Data provided:
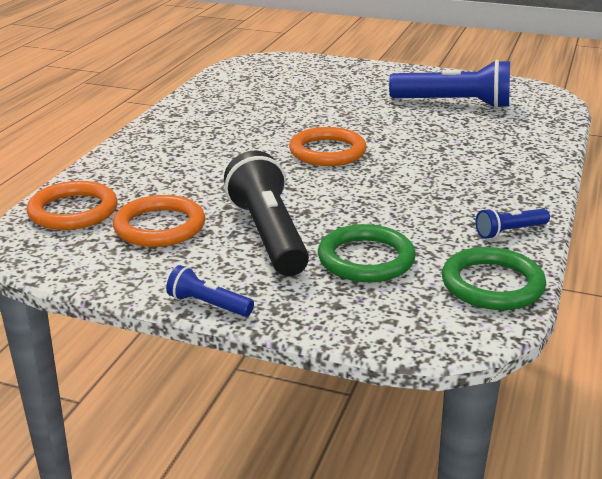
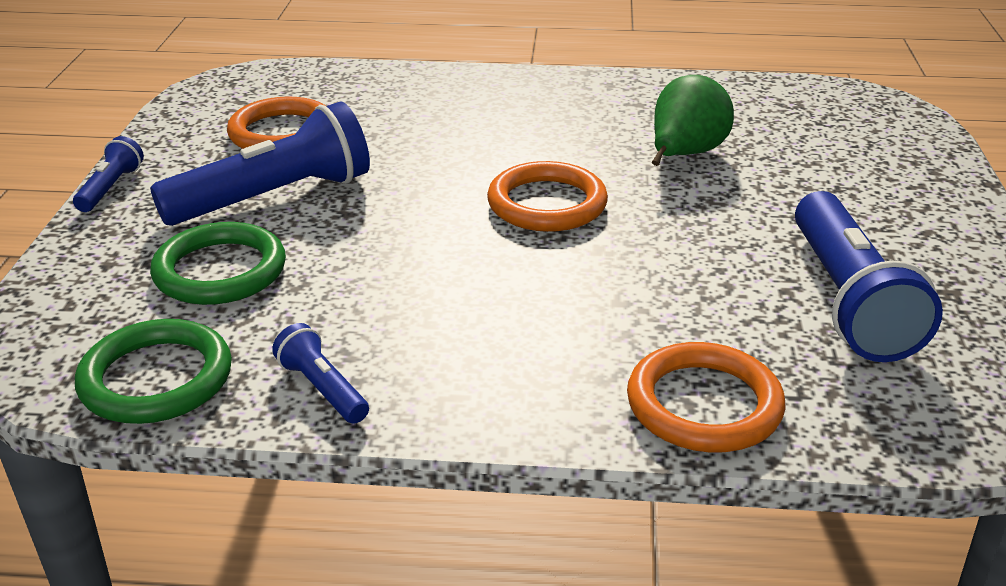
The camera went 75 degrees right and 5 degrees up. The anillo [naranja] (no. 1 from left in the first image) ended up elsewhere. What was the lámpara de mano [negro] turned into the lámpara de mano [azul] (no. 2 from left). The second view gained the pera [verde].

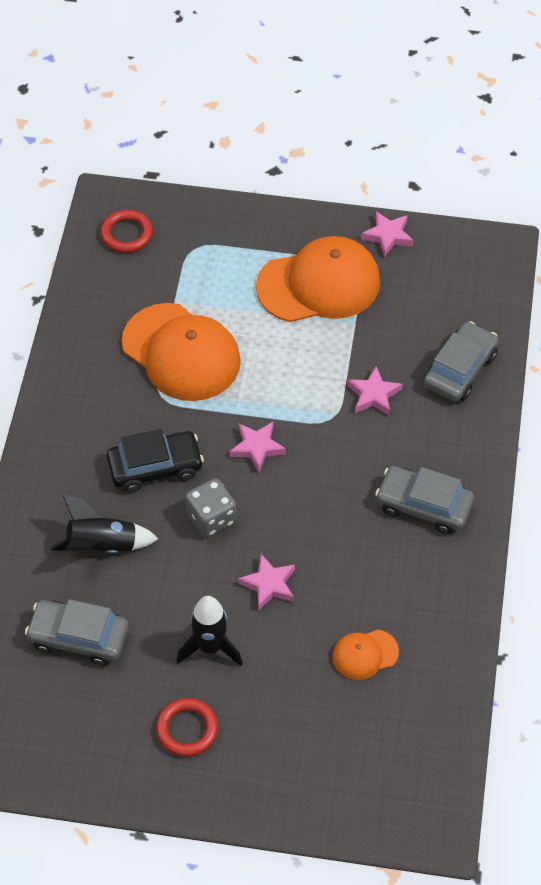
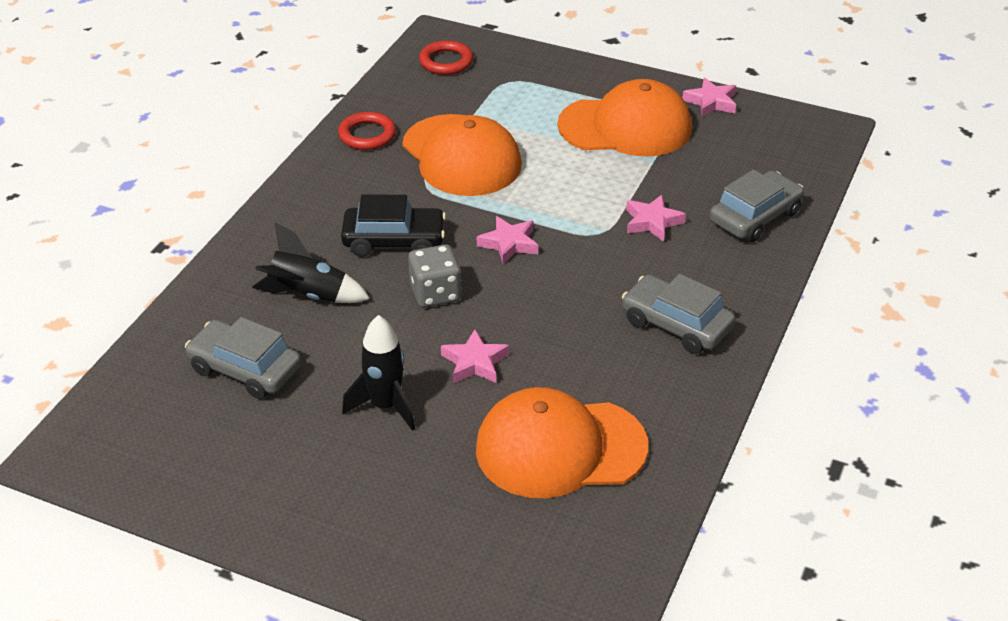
The camera went 15 degrees right and 15 degrees down. The anillo [rojo] (no. 2 from left in the first image) ended up elsewhere. The size of the gorra [naranja] (no. 3 from left in the first image) changed by a factor of 2.11.

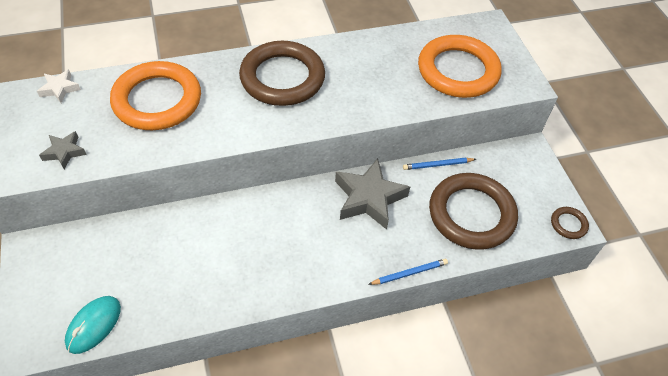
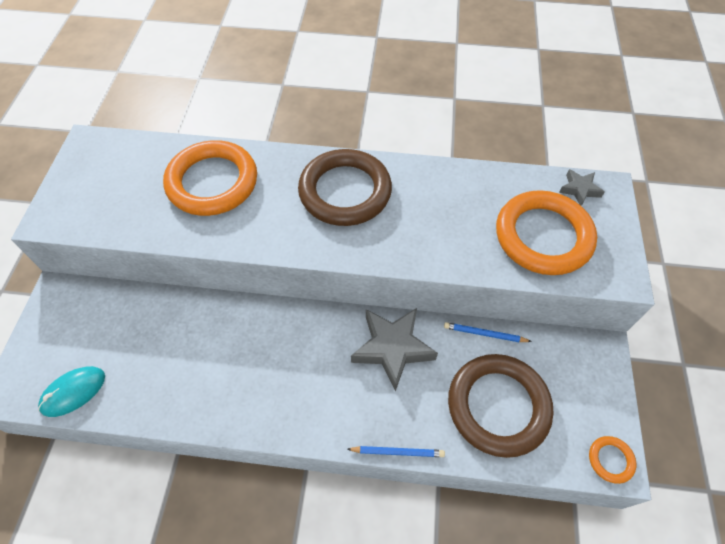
The camera went 25 degrees right and 5 degrees up. The second view lost the estrella [blanco]. The estrella [gris] (no. 1 from left in the first image) ended up elsewhere. What was the anillo [marrón] (no. 3 from left) turned into the anillo [naranja] (no. 3 from left).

What you have to do:
Show each line of the material holding "second".

Answer to the problem:
The camera went 75 degrees right and 5 degrees up. The anillo [naranja] (no. 1 from left in the first image) ended up elsewhere. What was the lámpara de mano [negro] turned into the lámpara de mano [azul] (no. 2 from left). The second view gained the pera [verde].
The camera went 25 degrees right and 5 degrees up. The second view lost the estrella [blanco]. The estrella [gris] (no. 1 from left in the first image) ended up elsewhere. What was the anillo [marrón] (no. 3 from left) turned into the anillo [naranja] (no. 3 from left).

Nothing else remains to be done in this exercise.